- **AIM OF THE EXERCISE**
Each line below from the one containing "JOY1 pin VRY: D23 -> VN" through the one containing "SD pin SCK: D21 -> D23" should be output exactly as it stands, and no other line should appear.

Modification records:
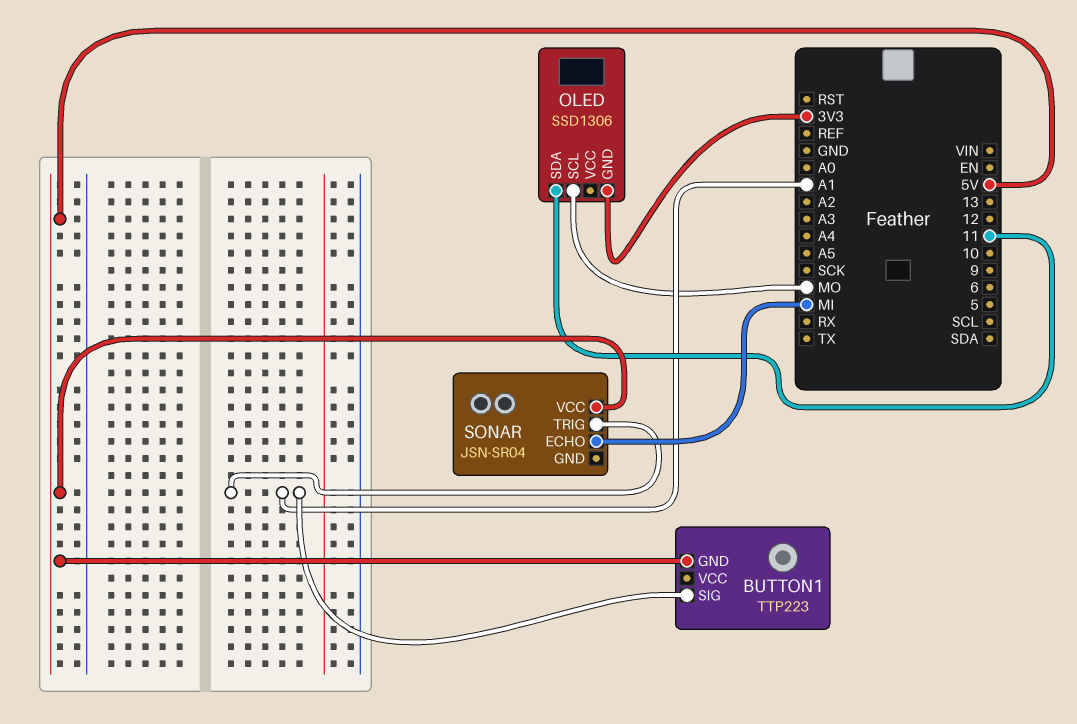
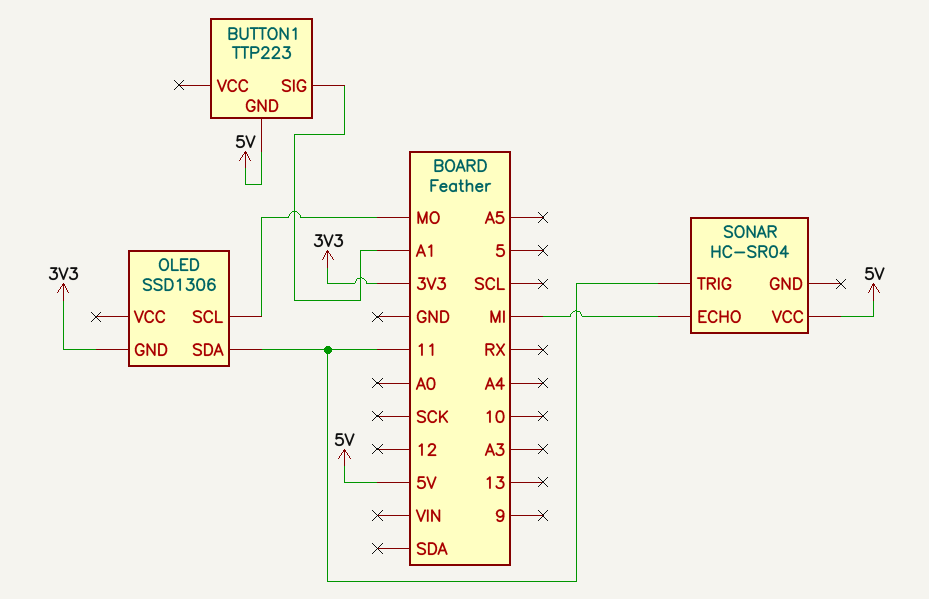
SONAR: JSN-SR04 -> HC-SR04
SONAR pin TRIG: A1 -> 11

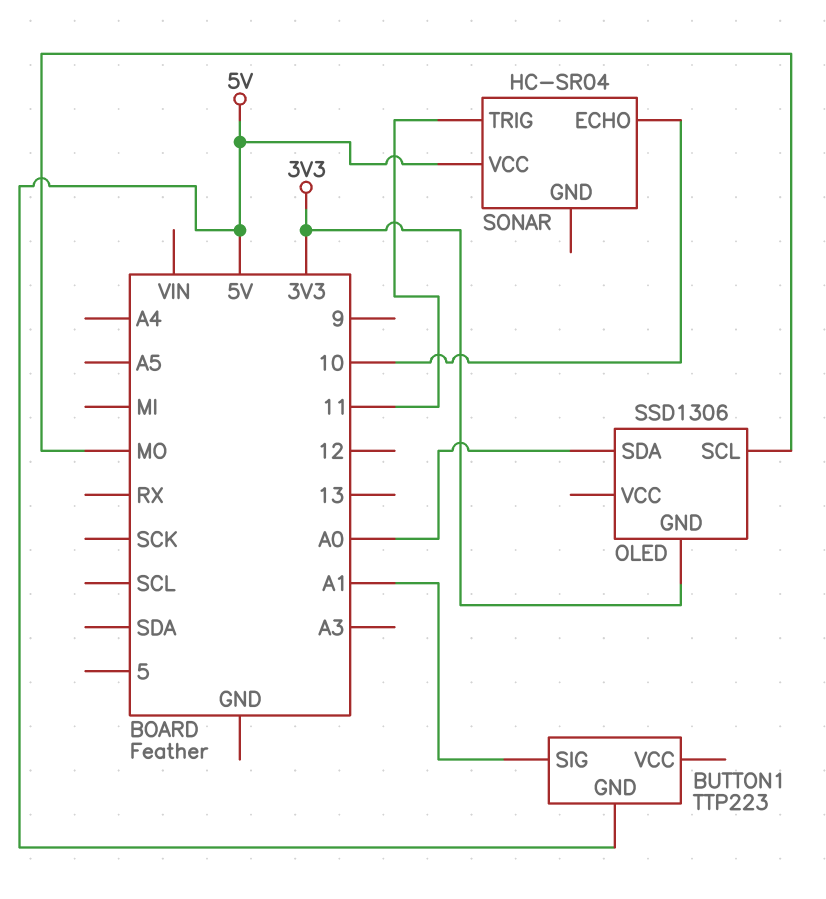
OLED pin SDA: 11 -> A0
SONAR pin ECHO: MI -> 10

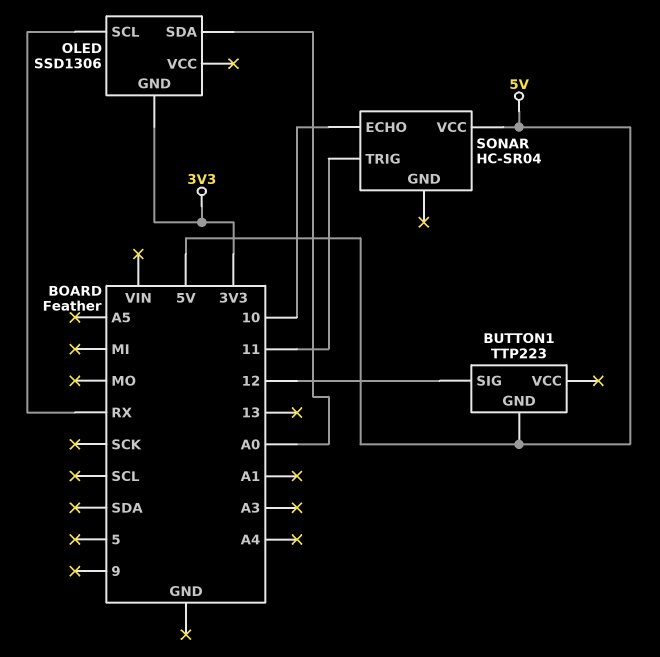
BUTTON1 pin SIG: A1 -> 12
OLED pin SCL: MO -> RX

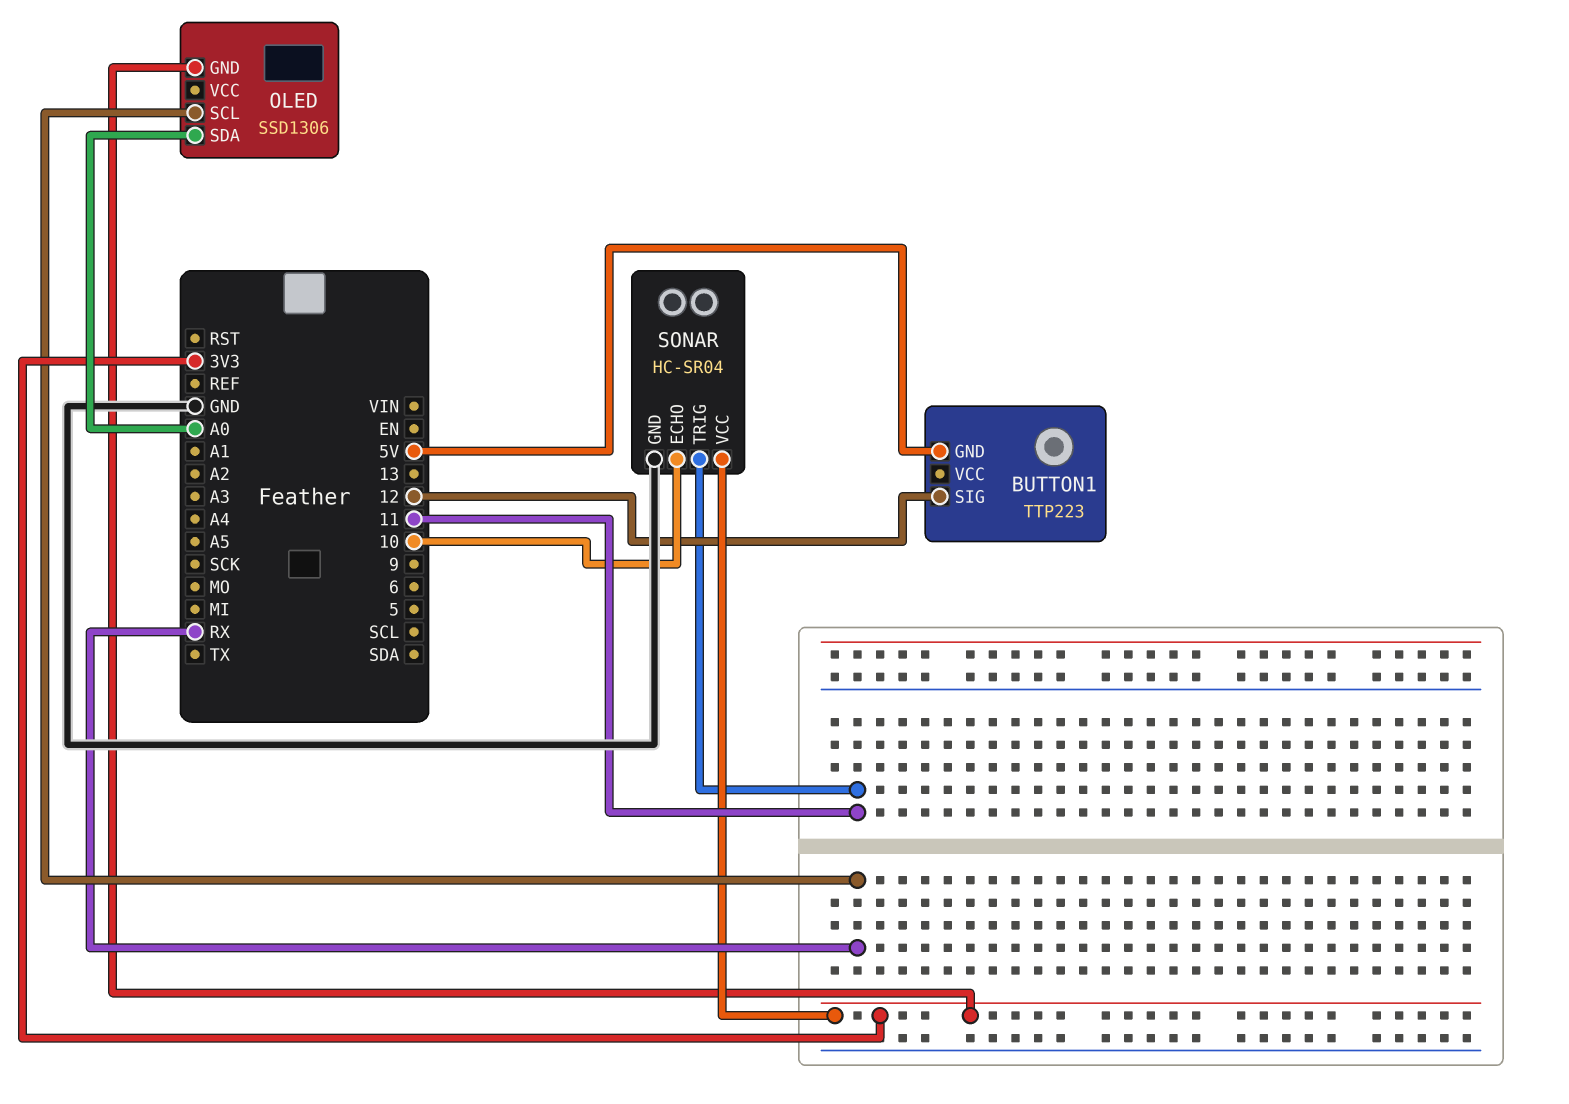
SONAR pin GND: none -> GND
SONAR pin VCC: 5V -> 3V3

* * *

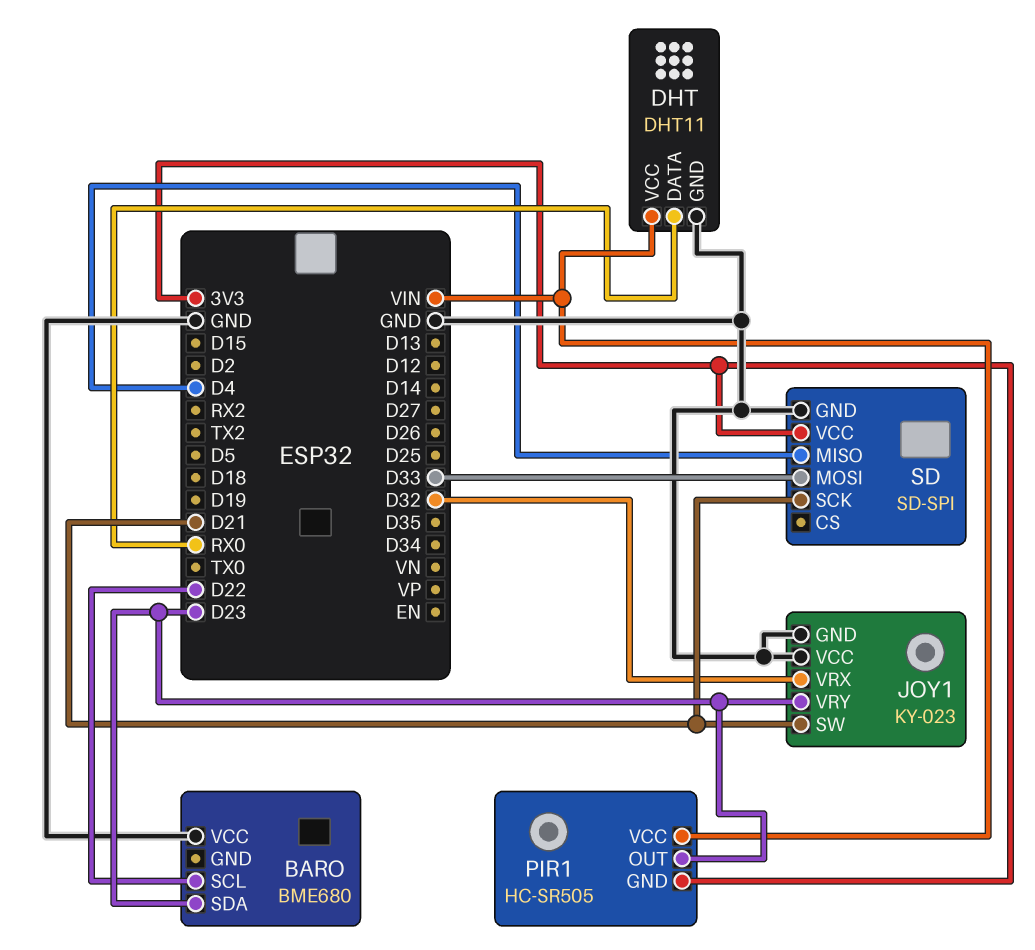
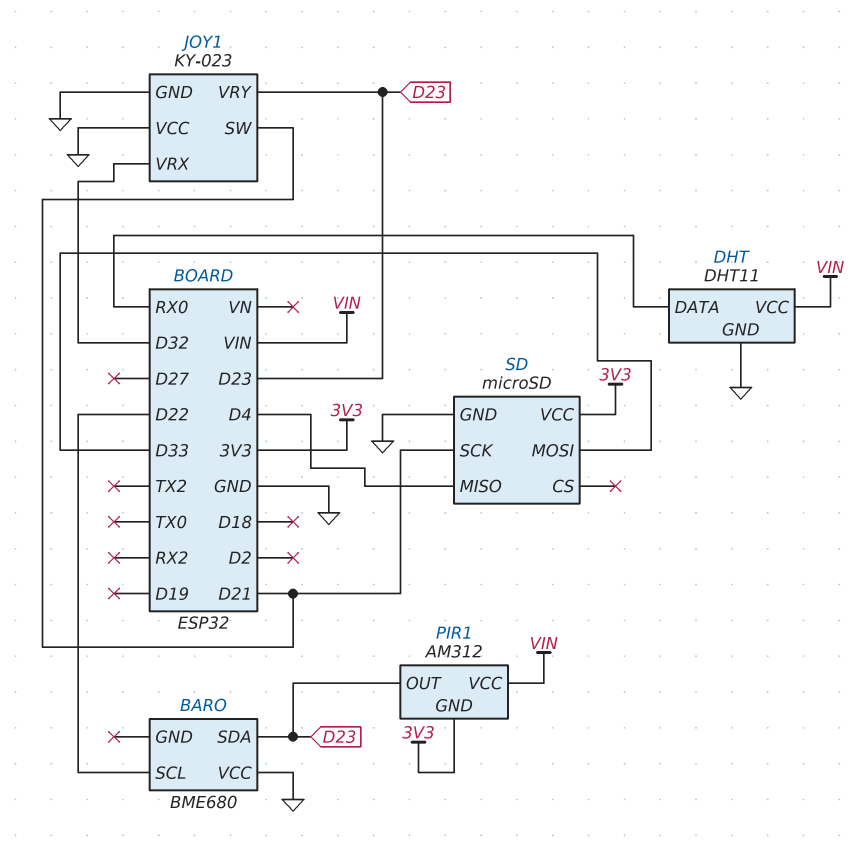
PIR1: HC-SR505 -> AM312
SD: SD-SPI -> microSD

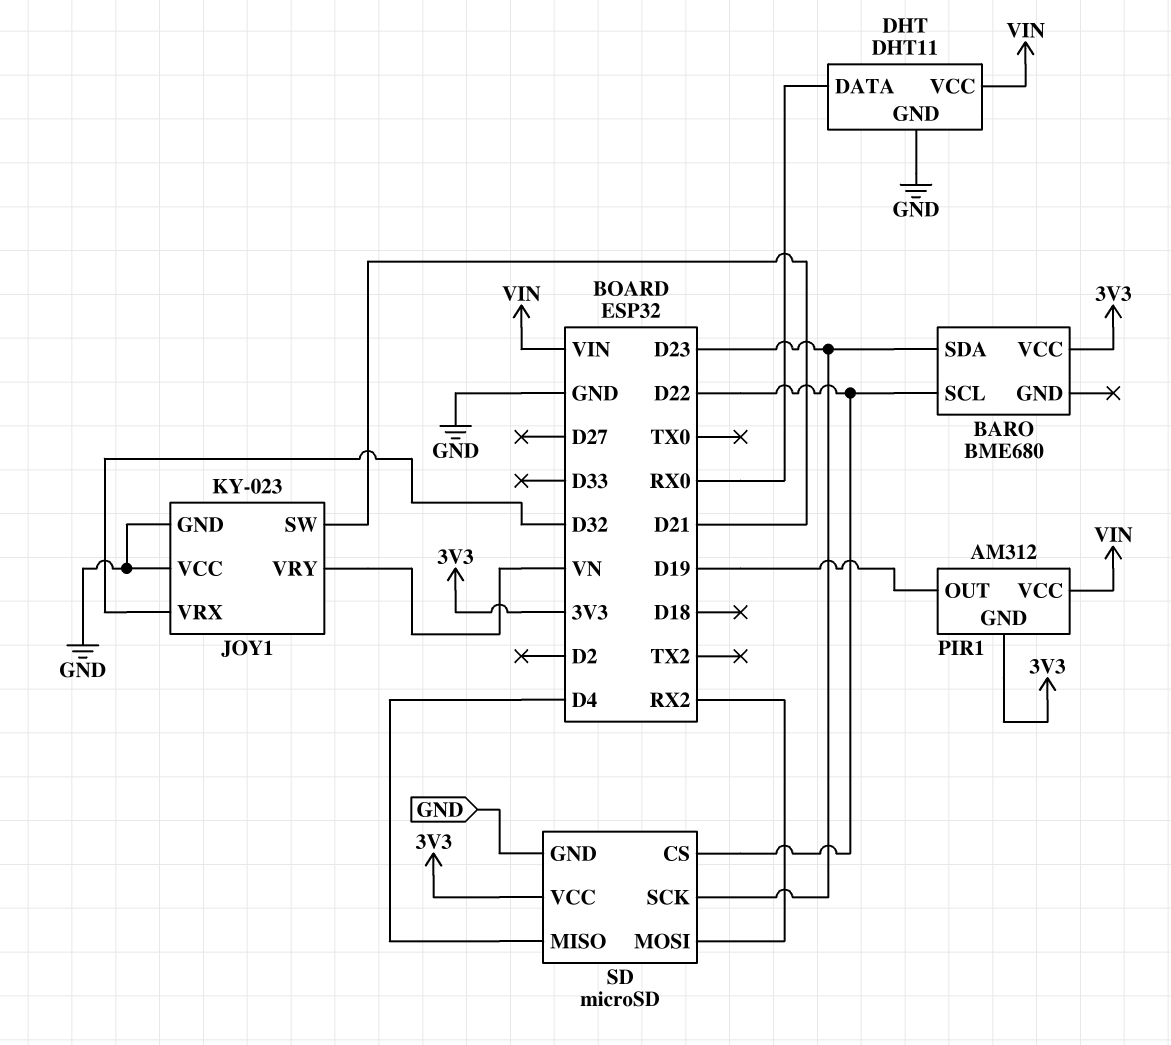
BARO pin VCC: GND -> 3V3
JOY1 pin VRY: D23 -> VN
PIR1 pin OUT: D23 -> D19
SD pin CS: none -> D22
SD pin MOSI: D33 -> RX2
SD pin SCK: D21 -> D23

- **FINAL ANSWER**
JOY1 pin VRY: D23 -> VN
PIR1 pin OUT: D23 -> D19
SD pin CS: none -> D22
SD pin MOSI: D33 -> RX2
SD pin SCK: D21 -> D23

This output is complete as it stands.